- _RECORDS FOR PROCESSING_:
_ _ _
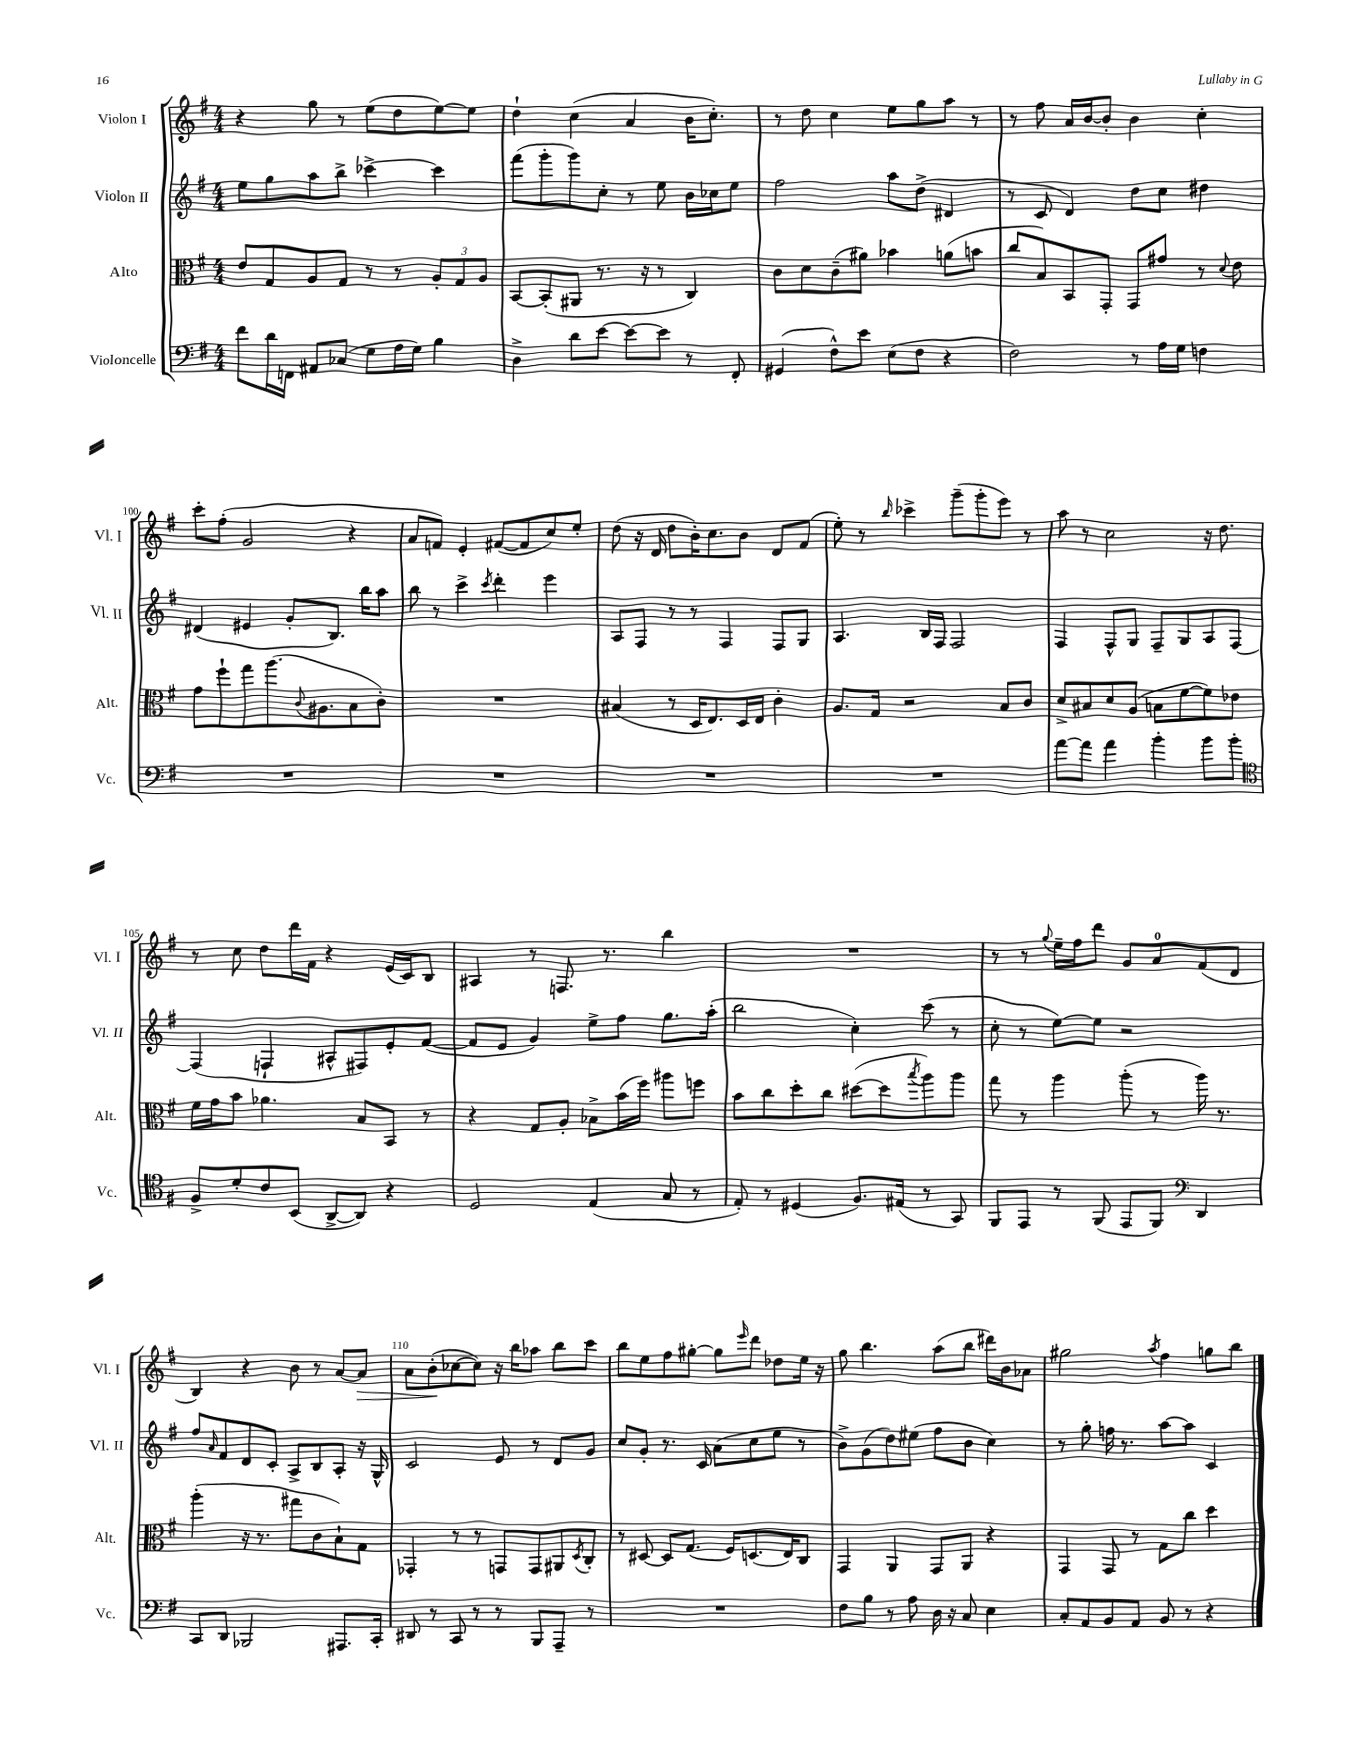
<<
\new StaffGroup <<
\new Staff = "s0" \with { instrumentName = "Violon I" shortInstrumentName = "Vl. I" } {
    \clef treble \key g \major \numericTimeSignature \time 4/4
    r4 g''8 r8 e''8( d''8 e''8~) e''8 |
    d''4-! c''4( a'4 b'16 c''8.-.) |
    r8 d''8 c''4 e''8 g''8 a''8 r8 |
    r8 fis''8 a'16 b'16~ b'8-. b'4 c''4-. |
    c'''8-. fis''8-.( g'2 r4 |
    a'8 f'8) e'4-. fis'8~( fis'8 c''8) e''8-. |
    d''8( r16 d'16 d''8 b'16-.) c''8. b'8 d'8 fis'8( |
    e''8-.) r8 \grace { b''16 } ces'''4-> g'''8--( g'''8-. e'''8) r8 |
    a''8 r8 c''2 r16 d''8. |
    r8 c''8 d''8 d'''16 fis'16 r4 e'16( c'16) b8 |
    ais4 r8 f8. r8. b''4 |
    R1 |
    r8 r8 \appoggiatura { g''8 } e''16-- fis''16 d'''8 g'8 a'8-0 fis'8( d'8 |
    b4) r4 b'8 r8 a'8~ a'8\> |
    a'8 b'8-.\!( ces''8~ ces''8) r16 b''16 aes''8 b''8 c'''8 |
    b''8 e''8 fis''8 gis''8~-. gis''8 \grace { e'''16 } d'''8 des''8 e''16 r16 |
    g''8 b''4. a''8( b''8 dis'''16) b'16 aes'8 |
    gis''2 \acciaccatura { a''8 } fis''4 g''8 b''8 \bar "|." |
}
\new Staff = "s1" \with { instrumentName = "Violon II" shortInstrumentName = "Vl. II" } {
    \clef treble \key g \major \numericTimeSignature \time 4/4
    e''8 g''8 a''8 b''8-> ces'''4~-> ces'''4 |
    fis'''8( g'''8-. g'''8) c''8-. r8 e''8 b'16 ces''16 e''8 |
    fis''2 a''8 d''8->( dis'4 |
    r8 c'8 d'4) d''8 c''8 dis''4 |
    dis'4( eis'4 g'8-. b8.) b''16 a''8 |
    b''8 r8 c'''4-> \acciaccatura { c'''8 } d'''4-. e'''4 |
    a8 fis8 r8 r8 fis4 fis8 g8 |
    a4. b16 fis16 fis2 |
    fis4 fis8-^ g8 fis8-- g8 a8 fis8~ |
    fis4( f4-! ais8-^ fis8) e'8-. fis'8~( |
    fis'8 e'8 g'4) e''8-> fis''8 g''8. a''16-.( |
    b''2 c''4-.) c'''8( r8 |
    c''8-. r8 e''8~) e''8 r2 |
    fis''8 \grace { a'16 } fis'8 d'8 c'8-. a8-> b8 a8-. r16 g16-^ |
    c'2 e'8 r8 d'8 g'8 |
    c''8 g'8-. r8. c'16 a'8( c''8 e''8 r8 |
    b'8->) g'8( d''8) eis''8( fis''8 b'8 c''4) |
    r8 g''8-. f''16 r8. a''8~ a''8 c'4 \bar "|." |
}
\new Staff = "s2" \with { instrumentName = "Alto" shortInstrumentName = "Alt." } {
    \clef alto \key g \major \numericTimeSignature \time 4/4
    e'8 g8 a8 g8 r8 r8 \tuplet 3/2 { a8-. g8 a8 } |
    b,8~ b,8-.( ais,8 r8. r16 r8 c4) |
    c'8 d'8 c'8--( ais'8) bes'4 a'8( b'8 |
    c''8 b8) b,8 g,8-. g,8 gis'8 r8 \appoggiatura { d'8 } e'8 |
    g'8 fis''8-! g''8 a''8.( \appoggiatura { c'8 } ais8. b8 c'8-.) |
    R1 |
    bis4( r8 d16 e8.) d16 e16 c'4-. |
    a8. g16 r2 b8 c'8 |
    d'8-> bis8 d'8 a8( b8 fis'8~ fis'8) ees'8 |
    fis'16 g'16 b'8 aes'4. b8 b,8 r8 |
    r4 g8 a8-. bes8-> b'16( fis''16) ais''8 f''8 |
    b'8 c''8 d''8-. c''8 dis''8~( dis''8 \acciaccatura { b''8 } a''8) a''8 |
    g''8 r8 a''4 a''8-.( r8 a''16) r8. |
    a''4-.( r16 r8. gis''8 c'8 b8-!) g8 |
    ges,4-. r8 r8 g,8 g,8 ais,8 \acciaccatura { d8 } c8-. |
    r8 dis8~ dis8 g8.( fis16) d8.( e16) c8 |
    g,4 a,4 g,8 a,8 r4 |
    g,4 g,8 r8 g8 c''8 d''4 \bar "|." |
}
\new Staff = "s3" \with { instrumentName = "Violoncelle" shortInstrumentName = "Vc." } {
    \clef bass \key g \major \numericTimeSignature \time 4/4
    fis'8 d'16 f,16 ais,8 ces8( g8 a16 g16) b4 |
    d4-> d'8 e'8~ e'8~ e'8 r8 fis,8-. |
    gis,4( fis8-^) e'8 e8( fis8 r4 |
    fis2) r8 a16 g16 f4 |
    R1 |
    R1 |
    R1 |
    R1 |
    a'8~ a'8 a'4 b'4-. b'8 b'8-. |
    \clef tenor fis8-> d'8-. c'8 b,8( a,8~-> a,8) r4 |
    d2 e4( g8 r8 |
    e8-.) r8 dis4( fis8.) eis16( r8 g,8) |
    fis,8 e,8 r8 fis,8( e,8 fis,8) \clef bass d,4 |
    c,8 d,8 bes,,2 ais,,8. c,16-. |
    dis,8 r8 c,8 r8 r8 b,,8 a,,8-- r8 |
    R1 |
    fis8 b8 r8 a8 d16 r16 c8 e4 |
    c8-. a,8 b,8 a,8 b,8 r8 r4 \bar "|." |
}
>>
>>
\layout { \context { \Score currentBarNumber = #96 \override BarNumber.break-visibility = ##(#f #t #t) barNumberVisibility = #(every-nth-bar-number-visible 5) } }
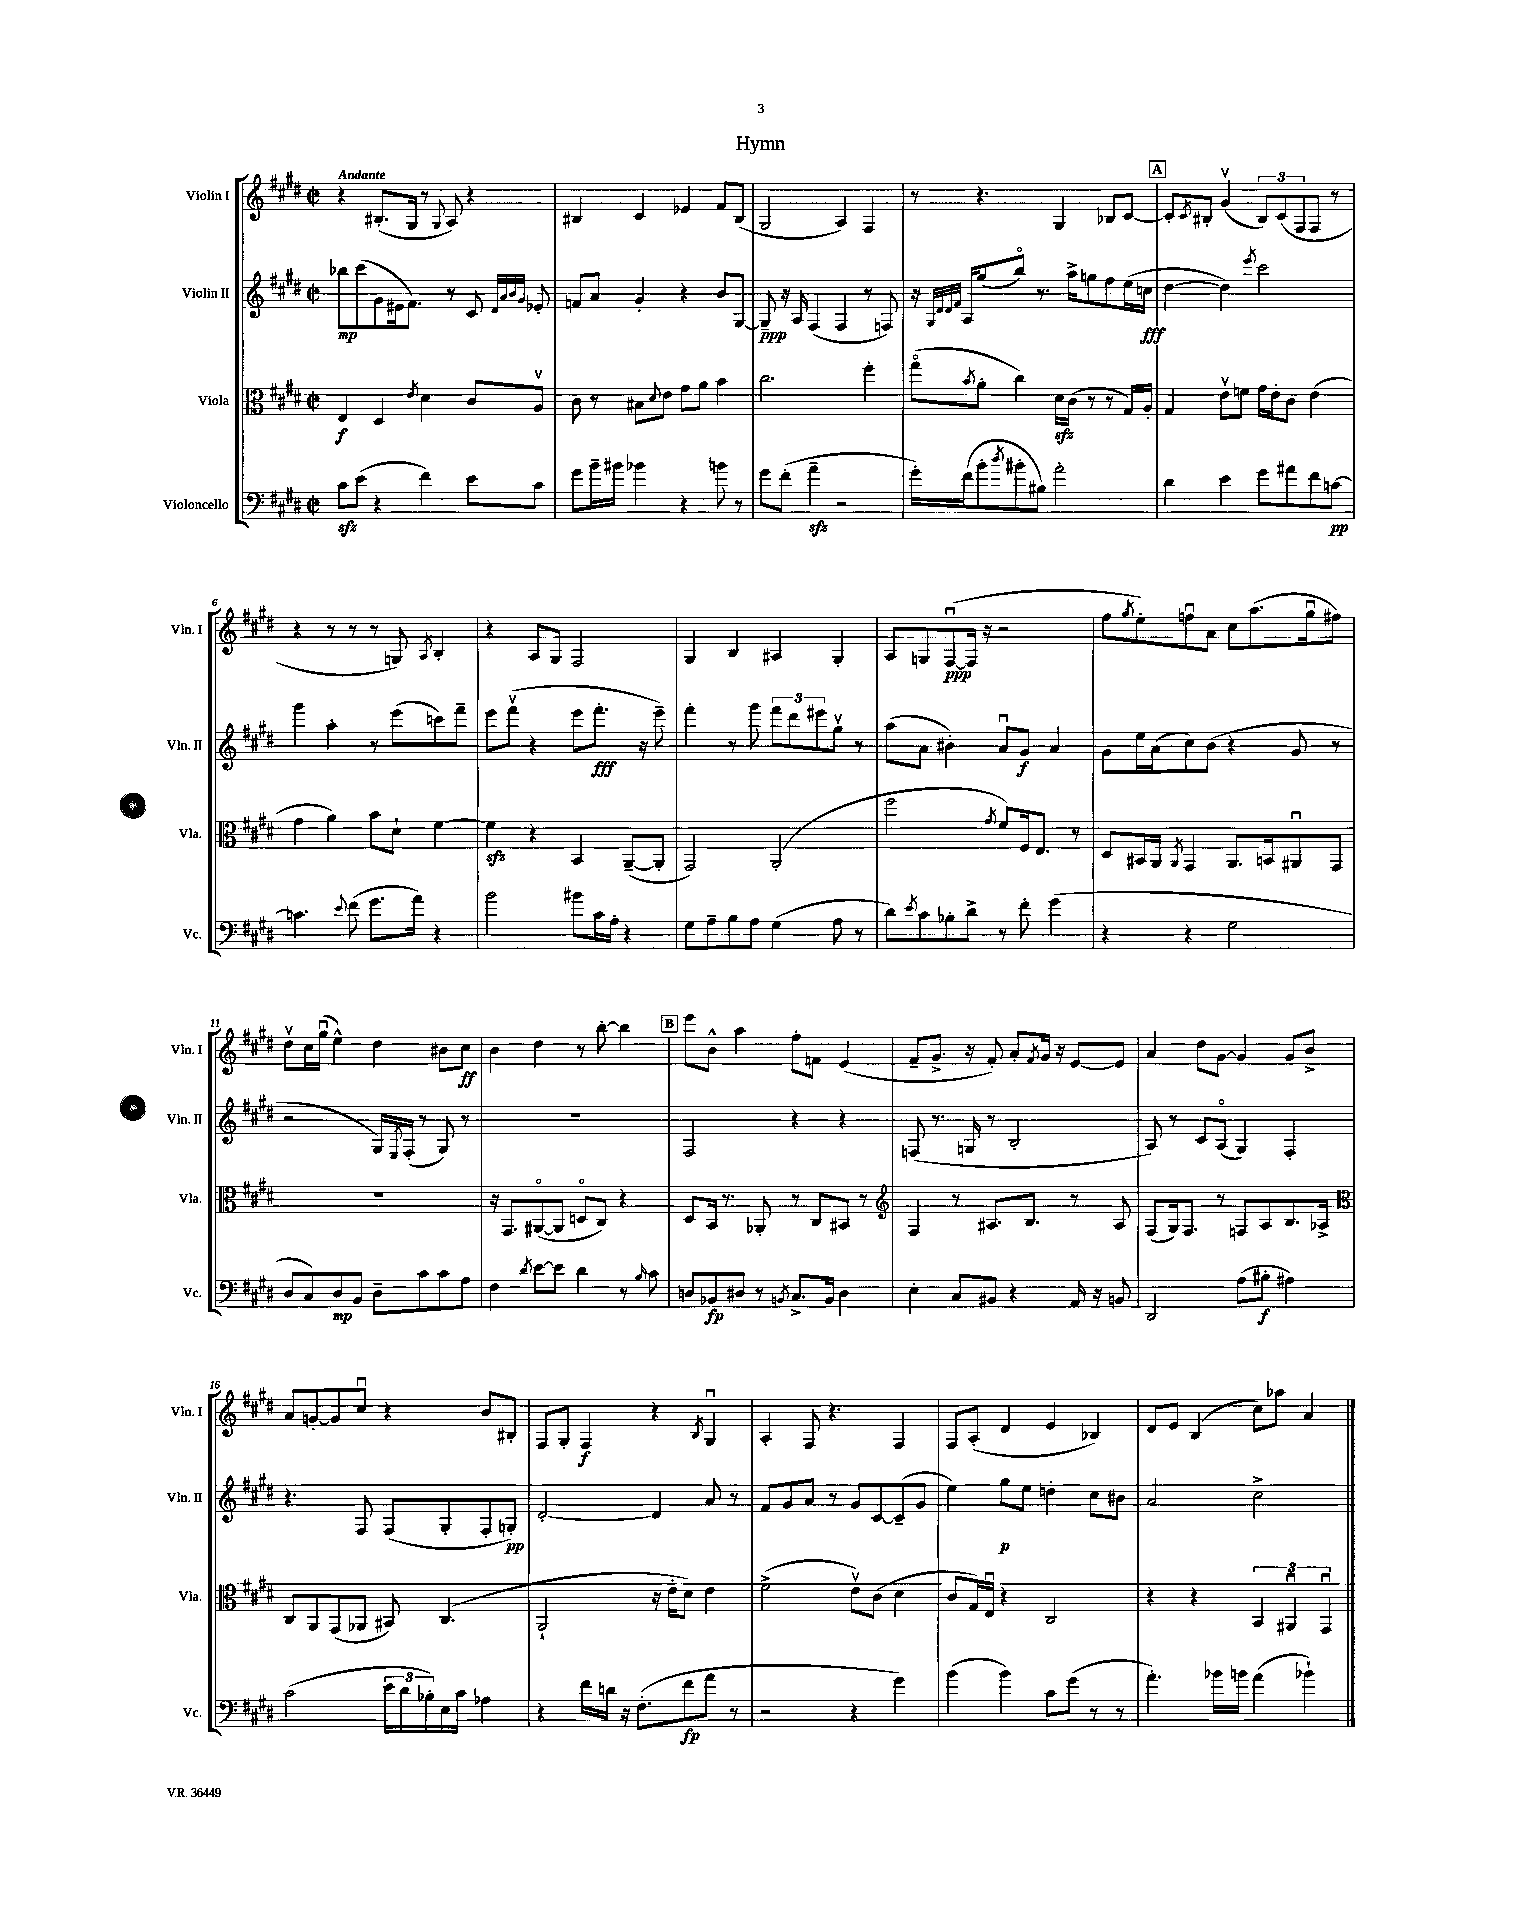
_ _ _
- _GOAL OF THE EXERCISE_: Can you reproduce every one of the lines above character for character, leaving out the pictures?

- _OUTPUT BELOW_:
<<
\new StaffGroup <<
\new Staff = "s0" \with { instrumentName = "Violon I" shortInstrumentName = "Vl. I" } {
    \clef treble \key g \major \numericTimeSignature \time 4/4
    r4 g''8 r8 e''8( d''8 e''8~) e''8 |
    d''4-! c''4( a'4 b'16 c''8.-.) |
    r8 d''8 c''4 e''8 g''8 a''8 r8 |
    r8 fis''8 a'16 b'16~ b'8-. b'4 c''4-. |
    c'''8-. fis''8-.( g'2 r4 |
    a'8 f'8) e'4-. fis'8~( fis'8 c''8) e''8-. |
    d''8( r16 d'16 d''8 b'16-.) c''8. b'8 d'8 fis'8( |
    e''8-.) r8 \grace { b''16 } ces'''4-> g'''8--( g'''8-. e'''8) r8 |
    a''8 r8 c''2 r16 d''8. |
    r8 c''8 d''8 d'''16 fis'16 r4 e'16( c'16) b8 |
    ais4 r8 f8. r8. b''4 |
    R1 |
    r8 r8 \appoggiatura { g''8 } e''16-- fis''16 d'''8 g'8 a'8-0 fis'8( d'8 |
    b4) r4 b'8 r8 a'8~ a'8\> |
    a'8 b'8-.\!( ces''8~ ces''8) r16 b''16 aes''8 b''8 c'''8 |
    b''8 e''8 fis''8 gis''8~-. gis''8 \grace { e'''16 } d'''8 des''8 e''16 r16 |
    g''8 b''4. a''8( b''8 dis'''16) b'16 aes'8 |
    gis''2 \acciaccatura { a''8 } fis''4 g''8 b''8 \bar "|." |
}
\new Staff = "s1" \with { instrumentName = "Violon II" shortInstrumentName = "Vl. II" } {
    \clef treble \key g \major \numericTimeSignature \time 4/4
    e''8 g''8 a''8 b''8-> ces'''4~-> ces'''4 |
    fis'''8( g'''8-. g'''8) c''8-. r8 e''8 b'16 ces''16 e''8 |
    fis''2 a''8 d''8->( dis'4 |
    r8 c'8 d'4) d''8 c''8 dis''4 |
    dis'4( eis'4 g'8-. b8.) b''16 a''8 |
    b''8 r8 c'''4-> \acciaccatura { c'''8 } d'''4-. e'''4 |
    a8 fis8 r8 r8 fis4 fis8 g8 |
    a4. b16 fis16 fis2 |
    fis4 fis8-^ g8 fis8-- g8 a8 fis8~ |
    fis4( f4-! ais8-^ fis8) e'8-. fis'8~( |
    fis'8 e'8 g'4) e''8-> fis''8 g''8. a''16-.( |
    b''2 c''4-.) c'''8( r8 |
    c''8-. r8 e''8~) e''8 r2 |
    fis''8 \grace { a'16 } fis'8 d'8 c'8-. a8-> b8 a8-. r16 g16-^ |
    c'2 e'8 r8 d'8 g'8 |
    c''8 g'8-. r8. c'16 a'8( c''8 e''8 r8 |
    b'8->) g'8( d''8) eis''8( fis''8 b'8 c''4) |
    r8 g''8-. f''16 r8. a''8~ a''8 c'4 \bar "|." |
}
\new Staff = "s2" \with { instrumentName = "Alto" shortInstrumentName = "Alt." } {
    \clef alto \key g \major \numericTimeSignature \time 4/4
    e'8 g8 a8 g8 r8 r8 \tuplet 3/2 { a8-. g8 a8 } |
    b,8~ b,8-.( ais,8 r8. r16 r8 c4) |
    c'8 d'8 c'8--( ais'8) bes'4 a'8( b'8 |
    c''8 b8) b,8 g,8-. g,8 gis'8 r8 \appoggiatura { d'8 } e'8 |
    g'8 fis''8-! g''8 a''8.( \appoggiatura { c'8 } ais8. b8 c'8-.) |
    R1 |
    bis4( r8 d16 e8.) d16 e16 c'4-. |
    a8. g16 r2 b8 c'8 |
    d'8-> bis8 d'8 a8( b8 fis'8~ fis'8) ees'8 |
    fis'16 g'16 b'8 aes'4. b8 b,8 r8 |
    r4 g8 a8-. bes8-> b'16( fis''16) ais''8 f''8 |
    b'8 c''8 d''8-. c''8 dis''8~( dis''8 \acciaccatura { b''8 } a''8) a''8 |
    g''8 r8 a''4 a''8-.( r8 a''16) r8. |
    a''4-.( r16 r8. gis''8 c'8 b8-!) g8 |
    ges,4-. r8 r8 g,8 g,8 ais,8 \acciaccatura { d8 } c8-. |
    r8 dis8~ dis8 g8.( fis16) d8.( e16) c8 |
    g,4 a,4 g,8 a,8 r4 |
    g,4 g,8 r8 g8 c''8 d''4 \bar "|." |
}
\new Staff = "s3" \with { instrumentName = "Violoncelle" shortInstrumentName = "Vc." } {
    \clef bass \key g \major \numericTimeSignature \time 4/4
    fis'8 d'16 f,16 ais,8 ces8( g8 a16 g16) b4 |
    d4-> d'8 e'8~ e'8~ e'8 r8 fis,8-. |
    gis,4( fis8-^) e'8 e8( fis8 r4 |
    fis2) r8 a16 g16 f4 |
    R1 |
    R1 |
    R1 |
    R1 |
    a'8~ a'8 a'4 b'4-. b'8 b'8-. |
    \clef tenor fis8-> d'8-. c'8 b,8( a,8~-> a,8) r4 |
    d2 e4( g8 r8 |
    e8-.) r8 dis4( fis8.) eis16( r8 g,8) |
    fis,8 e,8 r8 fis,8( e,8 fis,8) \clef bass d,4 |
    c,8 d,8 bes,,2 ais,,8. c,16-. |
    dis,8 r8 c,8 r8 r8 b,,8 a,,8-- r8 |
    R1 |
    fis8 b8 r8 a8 d16 r16 c8 e4 |
    c8-. a,8 b,8 a,8 b,8 r8 r4 \bar "|." |
}
>>
>>
\layout { \context { \Score currentBarNumber = #96 \override BarNumber.break-visibility = ##(#f #t #t) barNumberVisibility = #(every-nth-bar-number-visible 5) } }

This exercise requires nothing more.